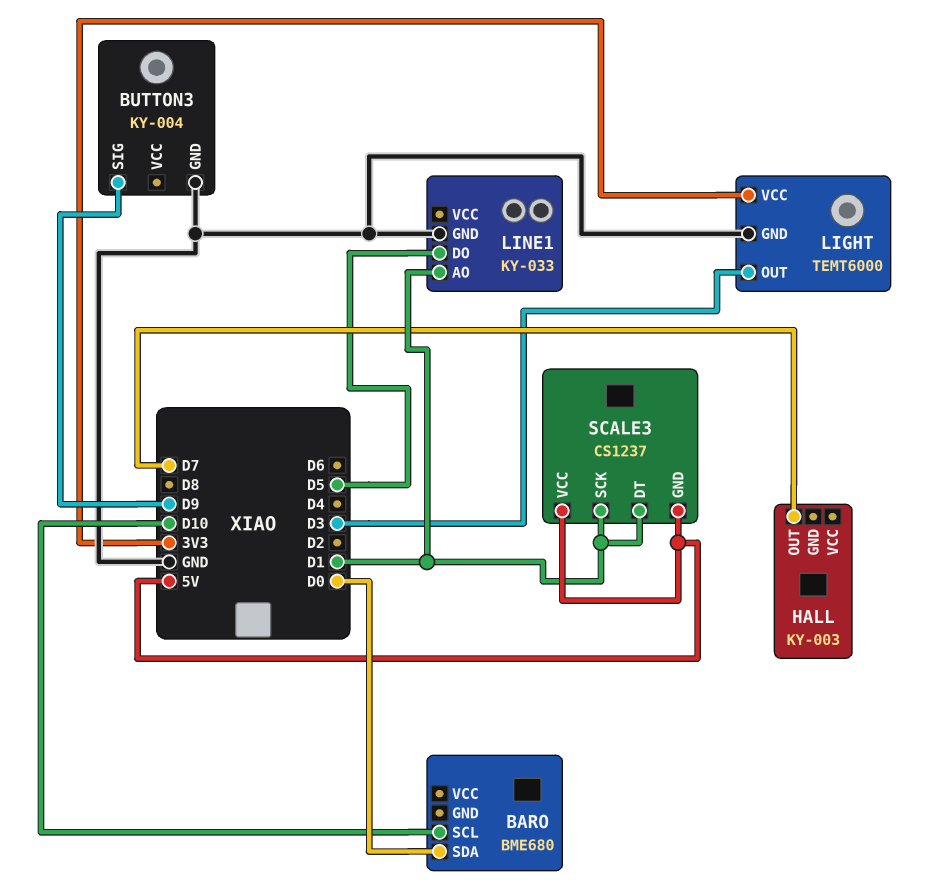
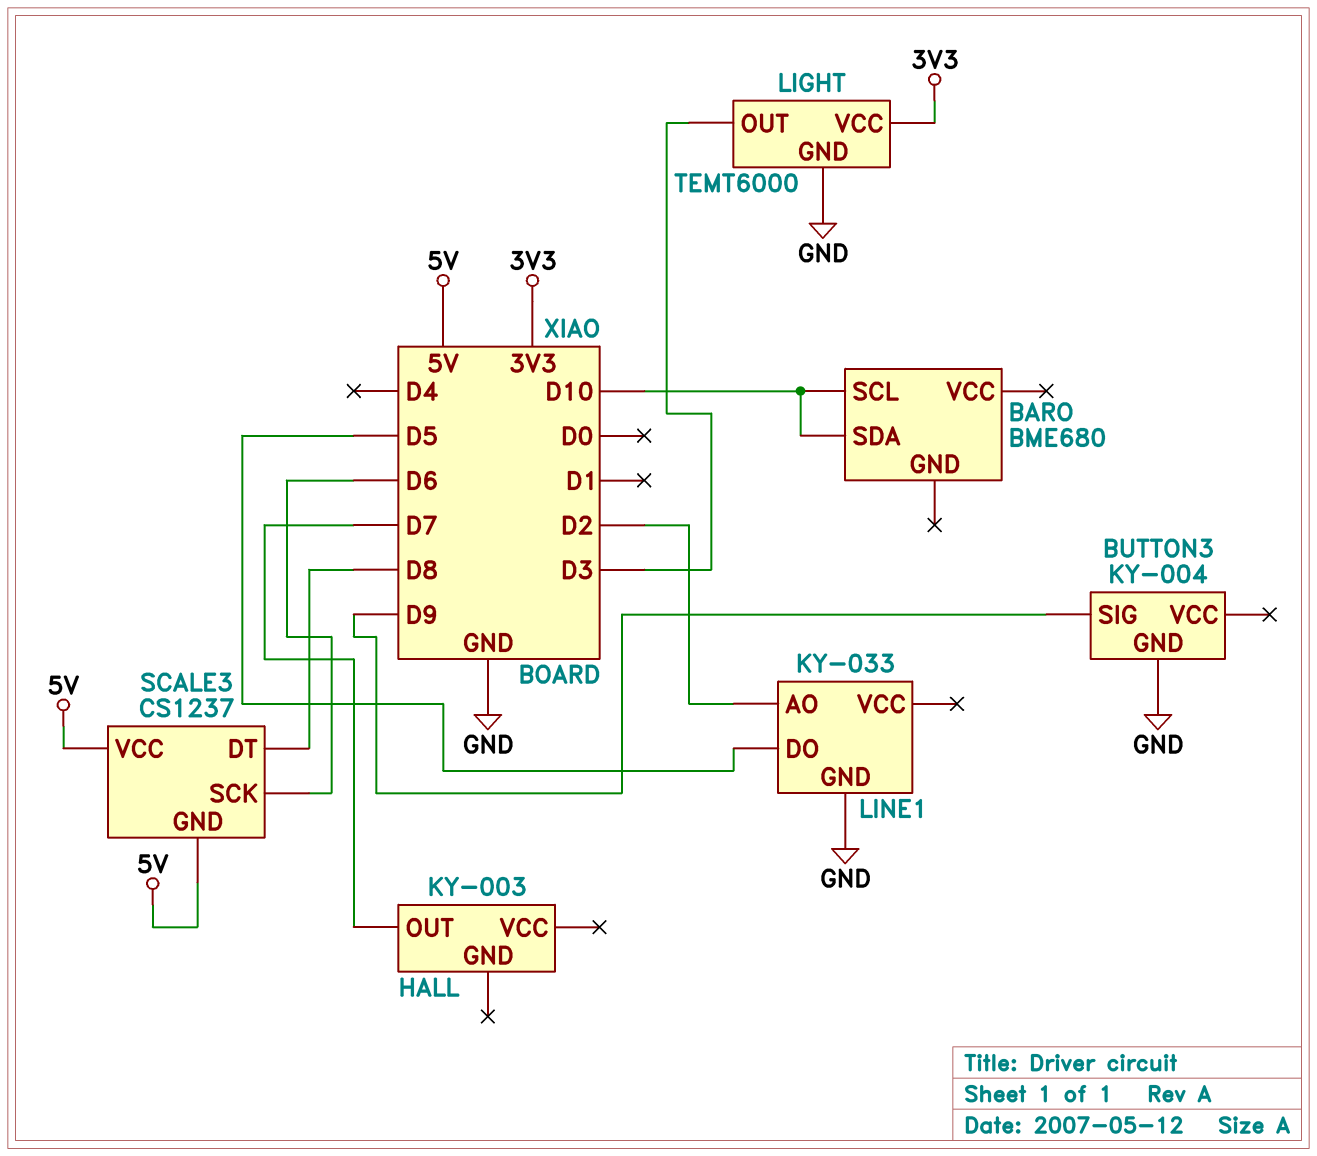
BARO pin SDA: D0 -> D10
LINE1 pin AO: D1 -> D2
SCALE3 pin DT: D1 -> D8
SCALE3 pin SCK: D1 -> D6

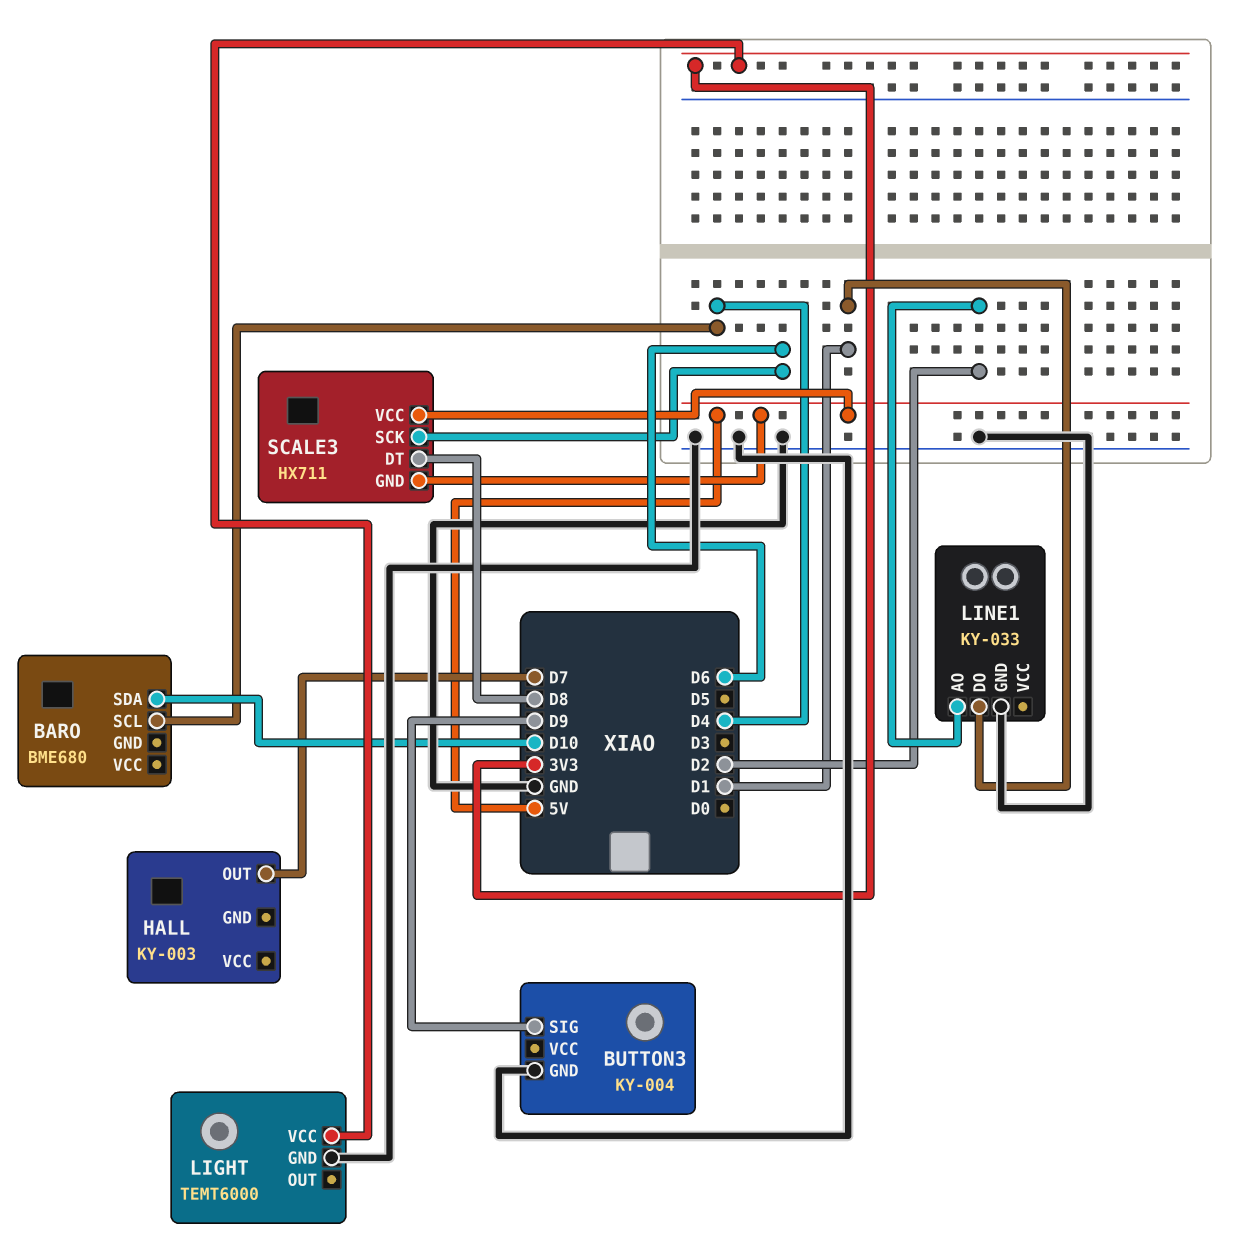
BARO pin SCL: D10 -> D4
LIGHT pin OUT: D3 -> none
LINE1 pin DO: D5 -> D1
SCALE3: CS1237 -> HX711

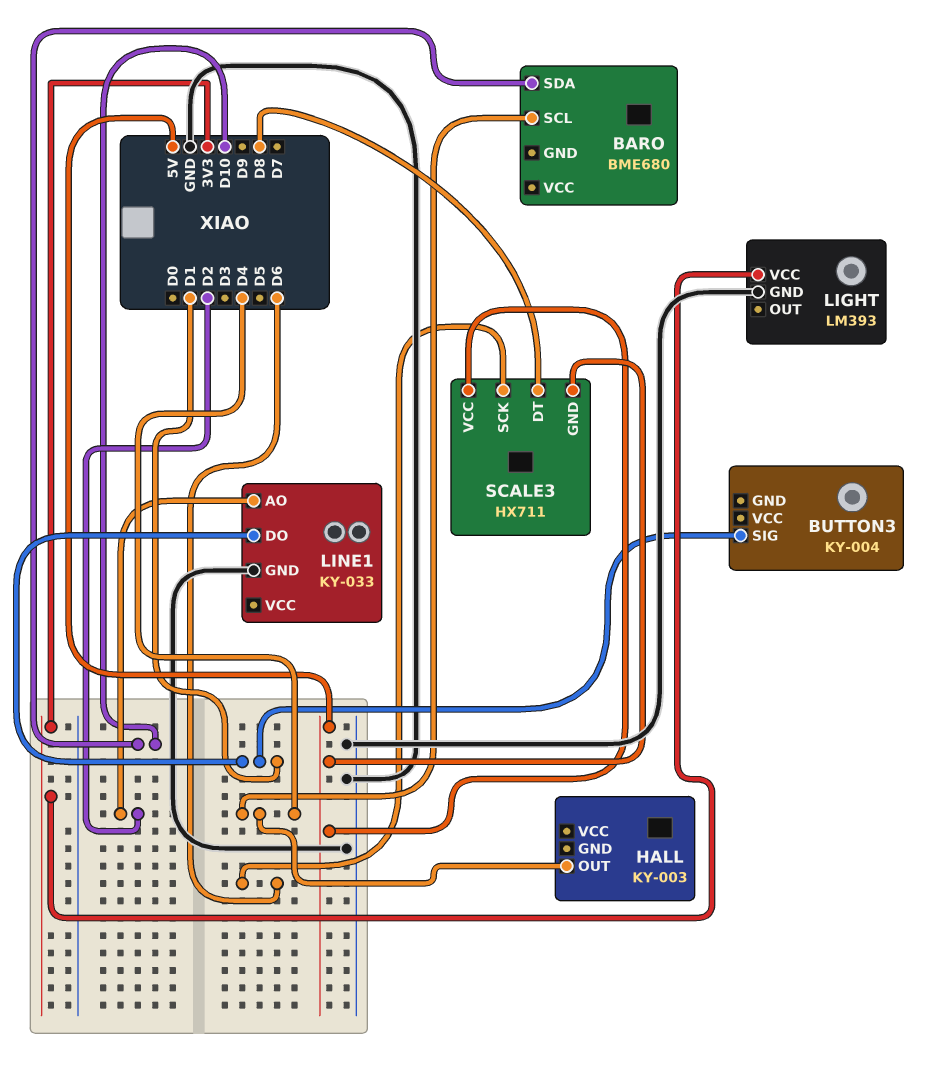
BUTTON3 pin GND: GND -> none
BUTTON3 pin SIG: D9 -> D1
HALL pin OUT: D7 -> D4
LIGHT: TEMT6000 -> LM393

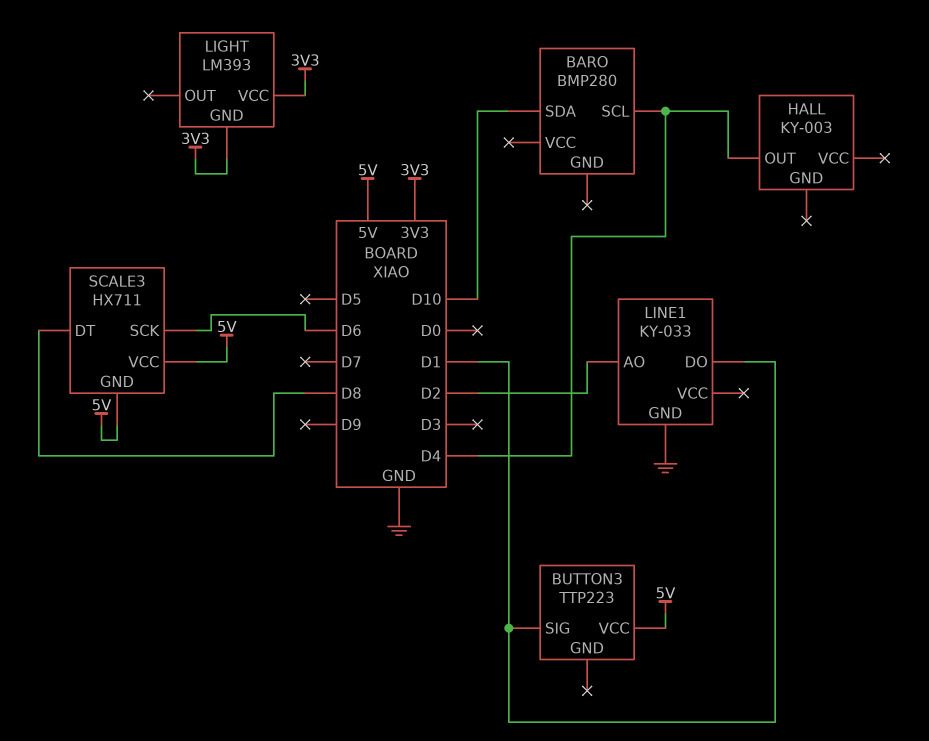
BARO: BME680 -> BMP280
BUTTON3: KY-004 -> TTP223
BUTTON3 pin VCC: none -> 5V
LIGHT pin GND: GND -> 3V3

» Exercise:
Work out how many lines of the records contain the word "BARO". Give that number and nothing more.

» Output of the exercise:
3